◆ What to do: In the entries below, begin at the line with "R6: 150 (+12V, LED) -> 150 (LED, TICK)" and stop after the line with "U3: TLV70033 -> MIC5219"; output those lines exactly and omit the pictures.

(Version comparison data)
__________

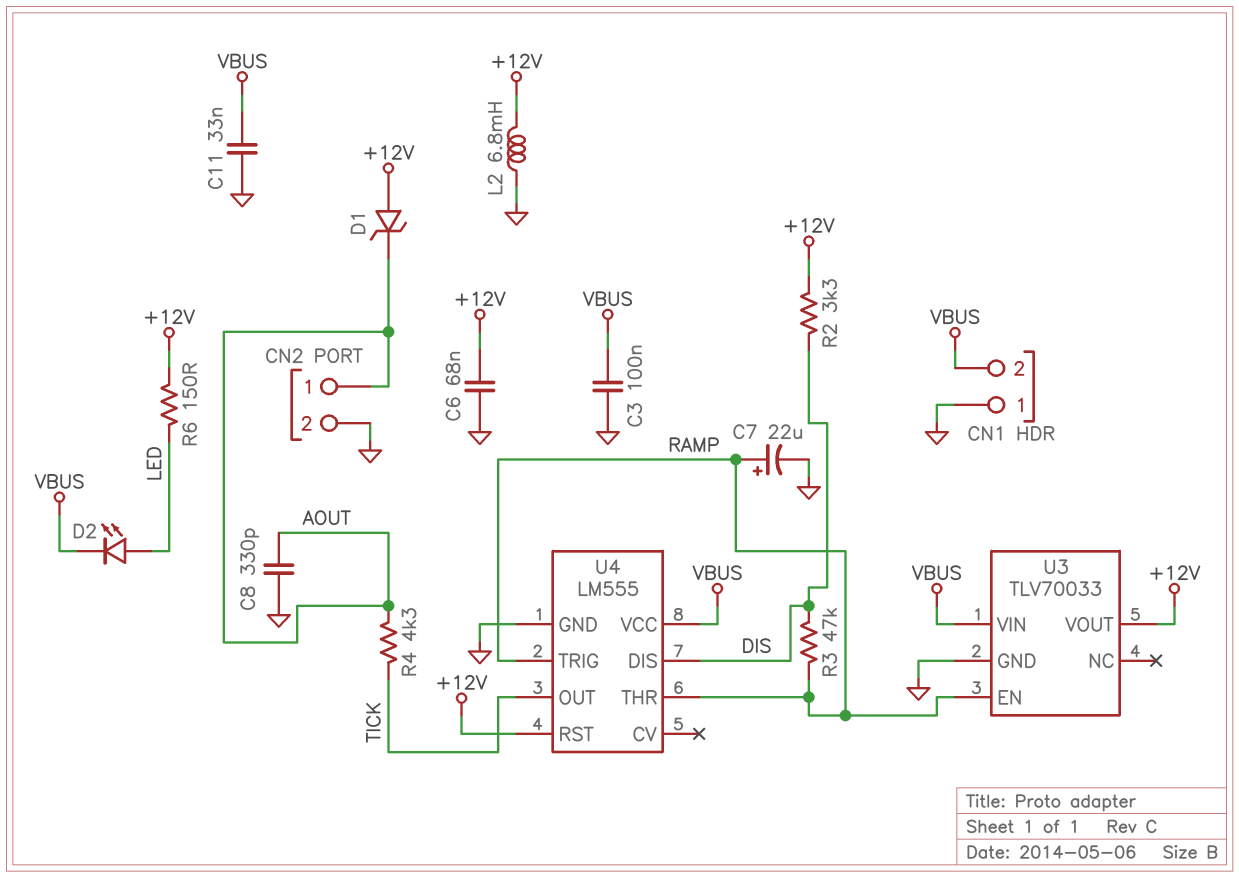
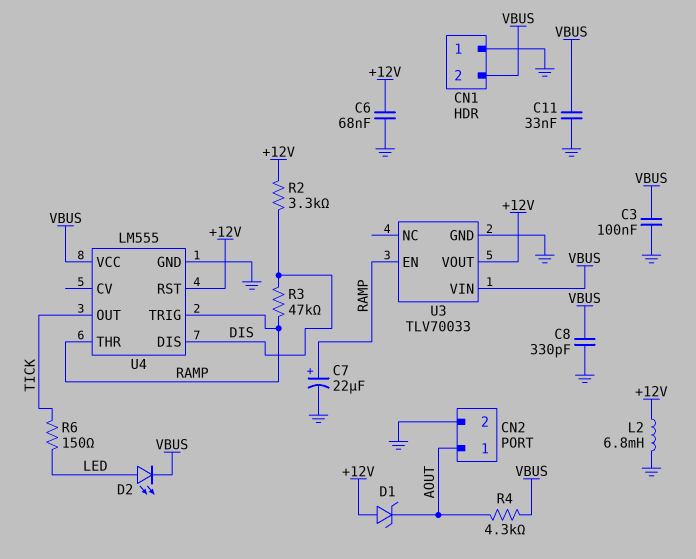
C8: 330pF (AOUT, GND) -> 330pF (GND, VBUS)
R4: 4.3k (AOUT, TICK) -> 4.3k (AOUT, VBUS)
R6: 150 (+12V, LED) -> 150 (LED, TICK)

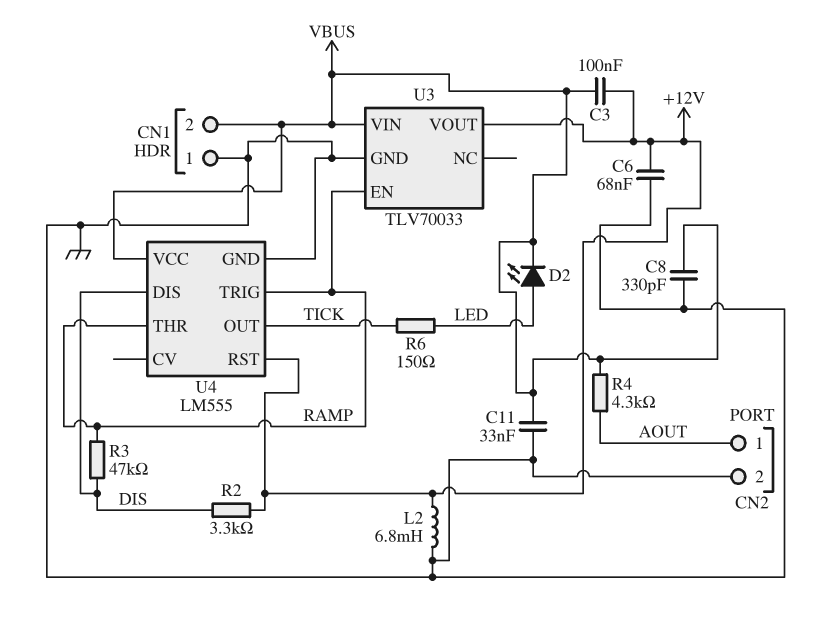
C3: 100nF (GND, VBUS) -> 100nF (+12V, VBUS)
C7: 22uF (plus RAMP, minus GND) -> none
D1: zener (A +12V, K AOUT) -> none

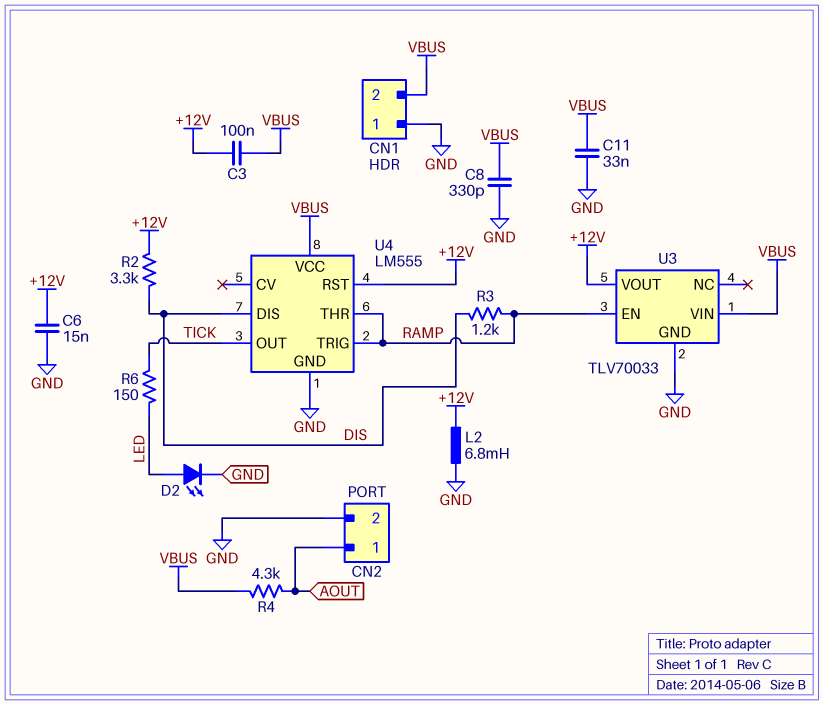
C6: 68nF (+12V, GND) -> 15nF (+12V, GND)
D2: LED (A LED, K VBUS) -> LED (A LED, K GND)
R3: 47k (DIS, RAMP) -> 1.2k (DIS, RAMP)

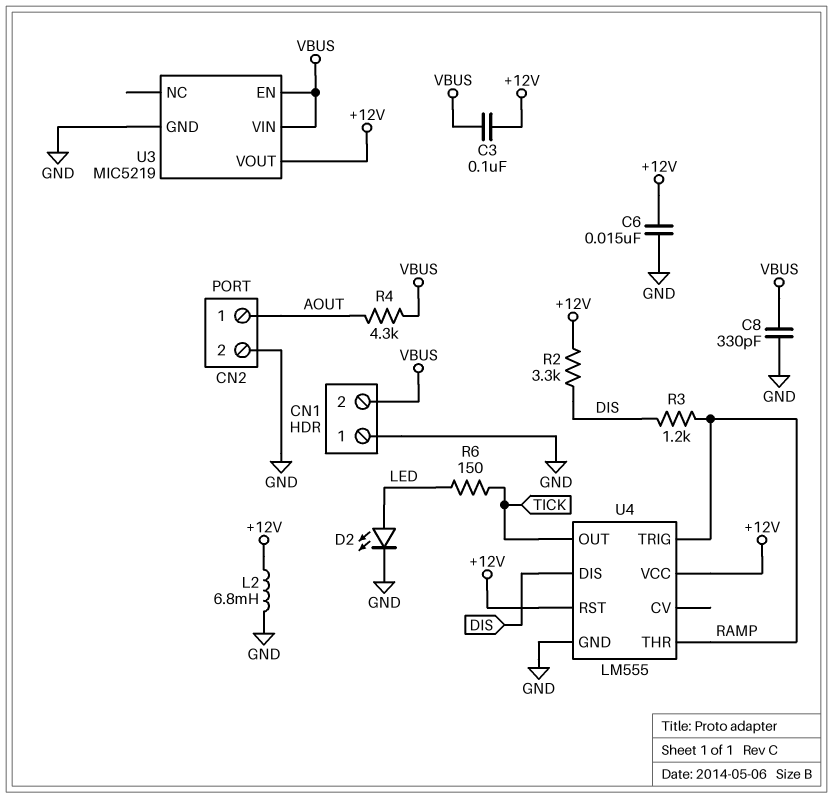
C11: 33nF (GND, VBUS) -> none
U3: TLV70033 -> MIC5219
U3 pin EN: RAMP -> VBUS
U4 pin VCC: VBUS -> +12V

__________

◆ Response area:
R6: 150 (+12V, LED) -> 150 (LED, TICK)

C3: 100nF (GND, VBUS) -> 100nF (+12V, VBUS)
C7: 22uF (plus RAMP, minus GND) -> none
D1: zener (A +12V, K AOUT) -> none

C6: 68nF (+12V, GND) -> 15nF (+12V, GND)
D2: LED (A LED, K VBUS) -> LED (A LED, K GND)
R3: 47k (DIS, RAMP) -> 1.2k (DIS, RAMP)

C11: 33nF (GND, VBUS) -> none
U3: TLV70033 -> MIC5219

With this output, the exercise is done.